# Working data:
########
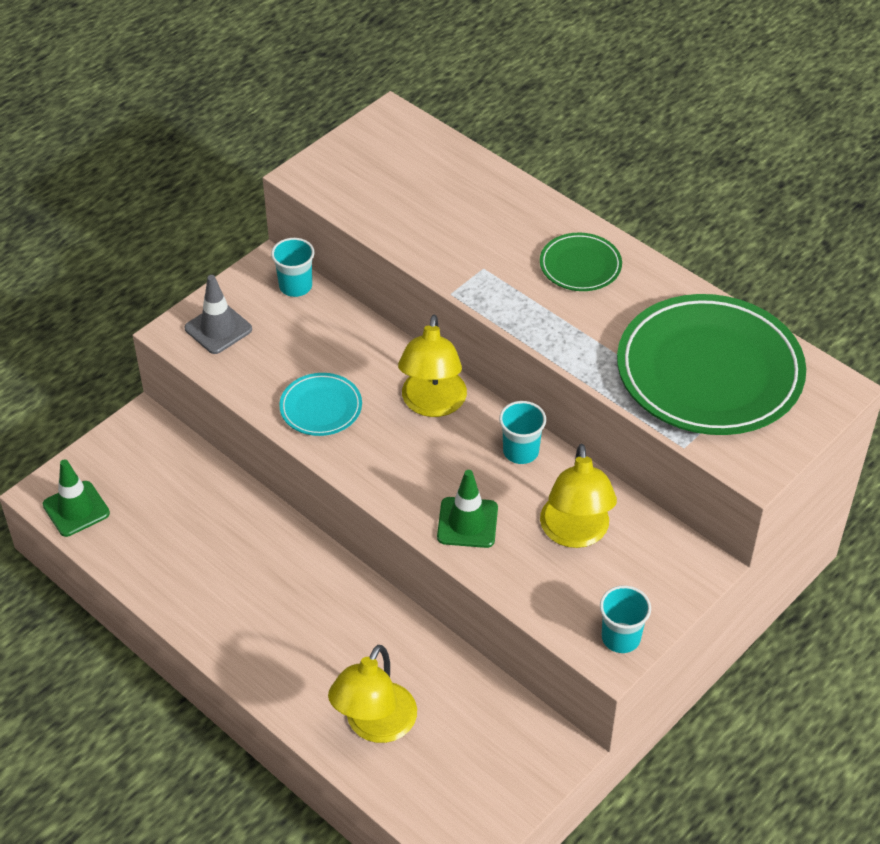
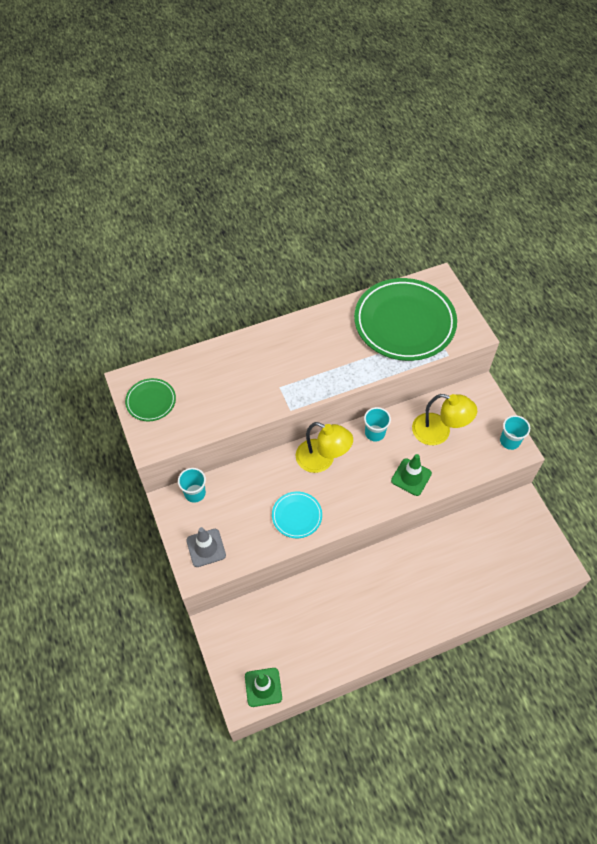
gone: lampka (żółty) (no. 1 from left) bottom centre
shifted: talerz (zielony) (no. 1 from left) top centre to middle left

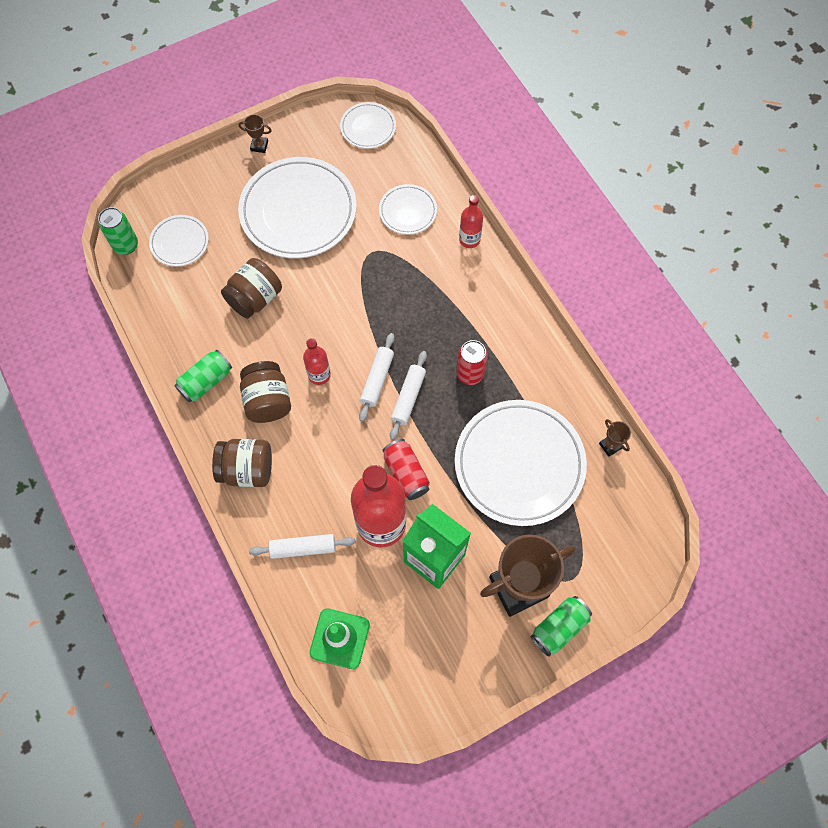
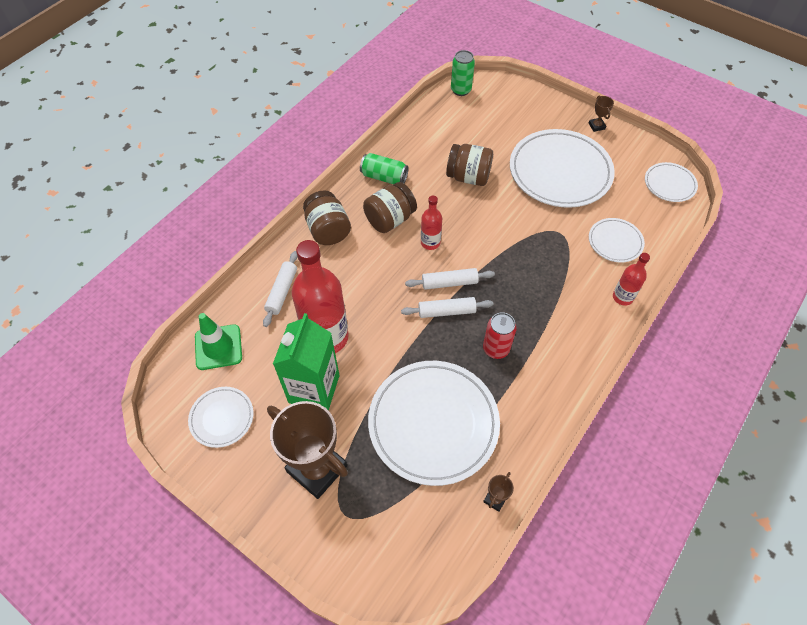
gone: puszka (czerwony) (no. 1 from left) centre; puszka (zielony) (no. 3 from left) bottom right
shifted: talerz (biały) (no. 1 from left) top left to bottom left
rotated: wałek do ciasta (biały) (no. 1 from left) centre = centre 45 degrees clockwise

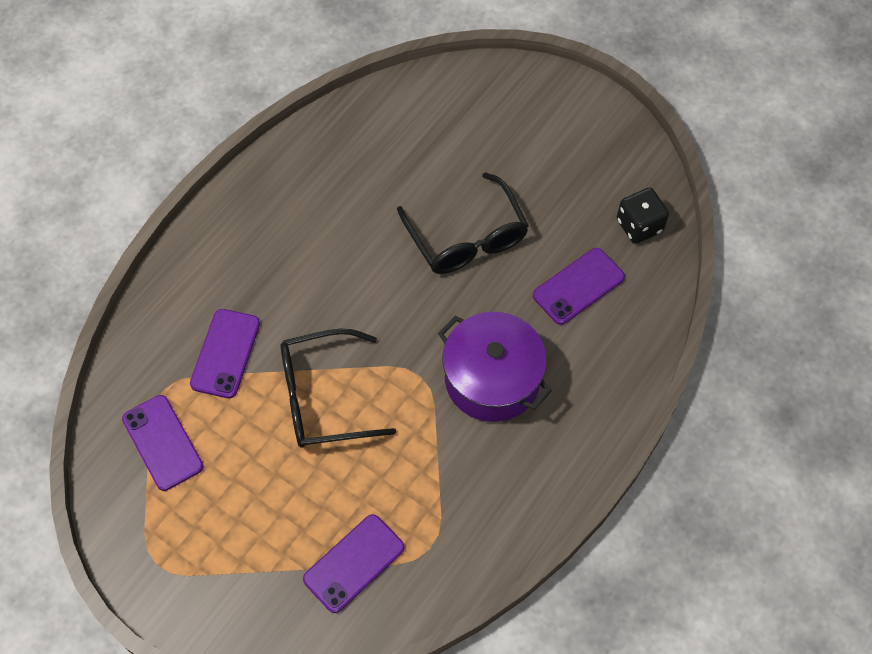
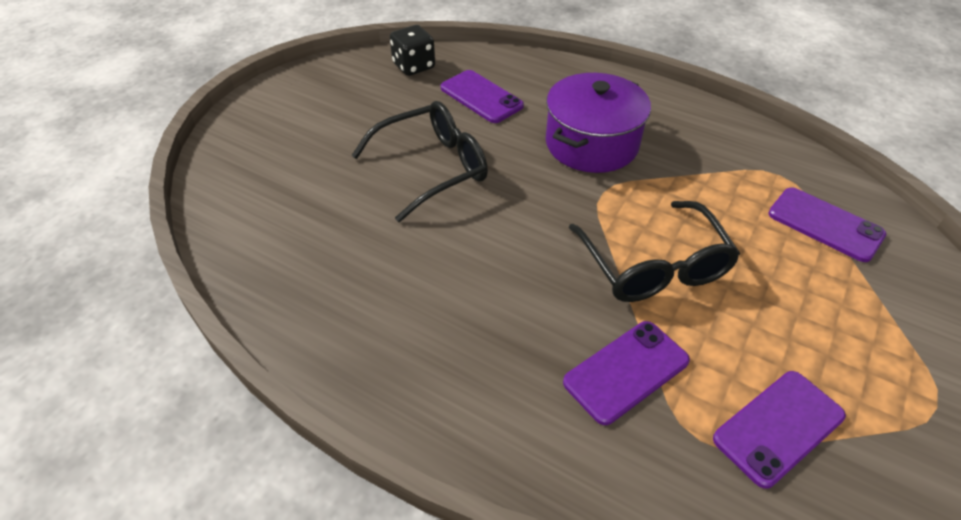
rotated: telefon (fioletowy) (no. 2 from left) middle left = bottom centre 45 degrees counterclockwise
########
# Problem to solve:
Since the pictures are not wanted, repeat only the rest of the material, exactly as given.

# Solved exercise:
gone: lampka (żółty) (no. 1 from left) bottom centre
shifted: talerz (zielony) (no. 1 from left) top centre to middle left

gone: puszka (czerwony) (no. 1 from left) centre; puszka (zielony) (no. 3 from left) bottom right
shifted: talerz (biały) (no. 1 from left) top left to bottom left
rotated: wałek do ciasta (biały) (no. 1 from left) centre = centre 45 degrees clockwise

rotated: telefon (fioletowy) (no. 2 from left) middle left = bottom centre 45 degrees counterclockwise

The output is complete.